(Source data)
·····
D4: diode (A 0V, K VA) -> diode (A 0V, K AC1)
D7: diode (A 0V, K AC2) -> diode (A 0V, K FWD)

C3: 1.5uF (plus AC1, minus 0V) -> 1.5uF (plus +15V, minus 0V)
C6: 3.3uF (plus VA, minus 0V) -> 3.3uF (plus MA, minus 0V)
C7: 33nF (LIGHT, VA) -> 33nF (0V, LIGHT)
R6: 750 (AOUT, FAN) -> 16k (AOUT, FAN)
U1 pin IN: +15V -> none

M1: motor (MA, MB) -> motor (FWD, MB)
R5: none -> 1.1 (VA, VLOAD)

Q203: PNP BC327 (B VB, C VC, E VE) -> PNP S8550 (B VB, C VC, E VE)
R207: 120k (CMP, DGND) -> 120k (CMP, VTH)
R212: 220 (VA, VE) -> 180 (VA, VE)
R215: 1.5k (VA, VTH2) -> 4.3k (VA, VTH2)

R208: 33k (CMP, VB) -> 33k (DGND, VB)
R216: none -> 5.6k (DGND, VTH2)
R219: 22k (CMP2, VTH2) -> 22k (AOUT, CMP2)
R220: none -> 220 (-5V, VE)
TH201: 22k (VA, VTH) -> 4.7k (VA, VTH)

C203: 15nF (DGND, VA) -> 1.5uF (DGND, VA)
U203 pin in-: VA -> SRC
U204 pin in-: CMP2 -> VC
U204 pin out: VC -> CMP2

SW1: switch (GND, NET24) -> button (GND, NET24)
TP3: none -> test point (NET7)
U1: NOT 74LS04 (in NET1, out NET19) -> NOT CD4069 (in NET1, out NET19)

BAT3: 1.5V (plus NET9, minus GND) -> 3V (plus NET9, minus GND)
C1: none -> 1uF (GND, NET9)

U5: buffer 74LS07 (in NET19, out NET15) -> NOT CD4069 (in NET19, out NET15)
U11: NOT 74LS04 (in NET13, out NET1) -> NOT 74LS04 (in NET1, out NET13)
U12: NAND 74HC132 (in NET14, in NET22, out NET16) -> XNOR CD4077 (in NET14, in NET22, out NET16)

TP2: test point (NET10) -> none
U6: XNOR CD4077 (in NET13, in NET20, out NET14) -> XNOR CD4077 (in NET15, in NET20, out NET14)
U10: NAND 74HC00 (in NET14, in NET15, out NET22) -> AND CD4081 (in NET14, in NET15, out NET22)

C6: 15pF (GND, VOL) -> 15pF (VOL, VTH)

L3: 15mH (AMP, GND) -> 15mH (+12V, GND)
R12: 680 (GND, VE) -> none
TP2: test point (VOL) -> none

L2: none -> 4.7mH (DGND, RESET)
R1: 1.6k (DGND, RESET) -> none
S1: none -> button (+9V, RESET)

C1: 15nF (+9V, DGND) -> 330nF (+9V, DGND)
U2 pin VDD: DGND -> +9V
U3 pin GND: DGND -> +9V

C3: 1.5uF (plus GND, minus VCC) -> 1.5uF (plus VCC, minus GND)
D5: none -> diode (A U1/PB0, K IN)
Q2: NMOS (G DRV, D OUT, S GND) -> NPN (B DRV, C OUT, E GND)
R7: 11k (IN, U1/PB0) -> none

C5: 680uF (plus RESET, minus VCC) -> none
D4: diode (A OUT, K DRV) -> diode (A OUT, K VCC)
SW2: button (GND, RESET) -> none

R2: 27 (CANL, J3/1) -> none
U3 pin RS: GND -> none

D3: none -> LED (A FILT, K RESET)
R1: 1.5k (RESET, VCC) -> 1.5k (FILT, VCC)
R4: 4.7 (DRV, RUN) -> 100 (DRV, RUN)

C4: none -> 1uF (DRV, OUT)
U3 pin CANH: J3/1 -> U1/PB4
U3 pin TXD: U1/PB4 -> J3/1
·····
> _WHAT TO PRODUCE_
Transcribe each entry word for word.

> _RESPONSE TO THIS TASK_
D4: diode (A 0V, K VA) -> diode (A 0V, K AC1)
D7: diode (A 0V, K AC2) -> diode (A 0V, K FWD)

C3: 1.5uF (plus AC1, minus 0V) -> 1.5uF (plus +15V, minus 0V)
C6: 3.3uF (plus VA, minus 0V) -> 3.3uF (plus MA, minus 0V)
C7: 33nF (LIGHT, VA) -> 33nF (0V, LIGHT)
R6: 750 (AOUT, FAN) -> 16k (AOUT, FAN)
U1 pin IN: +15V -> none

M1: motor (MA, MB) -> motor (FWD, MB)
R5: none -> 1.1 (VA, VLOAD)

Q203: PNP BC327 (B VB, C VC, E VE) -> PNP S8550 (B VB, C VC, E VE)
R207: 120k (CMP, DGND) -> 120k (CMP, VTH)
R212: 220 (VA, VE) -> 180 (VA, VE)
R215: 1.5k (VA, VTH2) -> 4.3k (VA, VTH2)

R208: 33k (CMP, VB) -> 33k (DGND, VB)
R216: none -> 5.6k (DGND, VTH2)
R219: 22k (CMP2, VTH2) -> 22k (AOUT, CMP2)
R220: none -> 220 (-5V, VE)
TH201: 22k (VA, VTH) -> 4.7k (VA, VTH)

C203: 15nF (DGND, VA) -> 1.5uF (DGND, VA)
U203 pin in-: VA -> SRC
U204 pin in-: CMP2 -> VC
U204 pin out: VC -> CMP2

SW1: switch (GND, NET24) -> button (GND, NET24)
TP3: none -> test point (NET7)
U1: NOT 74LS04 (in NET1, out NET19) -> NOT CD4069 (in NET1, out NET19)

BAT3: 1.5V (plus NET9, minus GND) -> 3V (plus NET9, minus GND)
C1: none -> 1uF (GND, NET9)

U5: buffer 74LS07 (in NET19, out NET15) -> NOT CD4069 (in NET19, out NET15)
U11: NOT 74LS04 (in NET13, out NET1) -> NOT 74LS04 (in NET1, out NET13)
U12: NAND 74HC132 (in NET14, in NET22, out NET16) -> XNOR CD4077 (in NET14, in NET22, out NET16)

TP2: test point (NET10) -> none
U6: XNOR CD4077 (in NET13, in NET20, out NET14) -> XNOR CD4077 (in NET15, in NET20, out NET14)
U10: NAND 74HC00 (in NET14, in NET15, out NET22) -> AND CD4081 (in NET14, in NET15, out NET22)

C6: 15pF (GND, VOL) -> 15pF (VOL, VTH)

L3: 15mH (AMP, GND) -> 15mH (+12V, GND)
R12: 680 (GND, VE) -> none
TP2: test point (VOL) -> none

L2: none -> 4.7mH (DGND, RESET)
R1: 1.6k (DGND, RESET) -> none
S1: none -> button (+9V, RESET)

C1: 15nF (+9V, DGND) -> 330nF (+9V, DGND)
U2 pin VDD: DGND -> +9V
U3 pin GND: DGND -> +9V

C3: 1.5uF (plus GND, minus VCC) -> 1.5uF (plus VCC, minus GND)
D5: none -> diode (A U1/PB0, K IN)
Q2: NMOS (G DRV, D OUT, S GND) -> NPN (B DRV, C OUT, E GND)
R7: 11k (IN, U1/PB0) -> none

C5: 680uF (plus RESET, minus VCC) -> none
D4: diode (A OUT, K DRV) -> diode (A OUT, K VCC)
SW2: button (GND, RESET) -> none

R2: 27 (CANL, J3/1) -> none
U3 pin RS: GND -> none

D3: none -> LED (A FILT, K RESET)
R1: 1.5k (RESET, VCC) -> 1.5k (FILT, VCC)
R4: 4.7 (DRV, RUN) -> 100 (DRV, RUN)

C4: none -> 1uF (DRV, OUT)
U3 pin CANH: J3/1 -> U1/PB4
U3 pin TXD: U1/PB4 -> J3/1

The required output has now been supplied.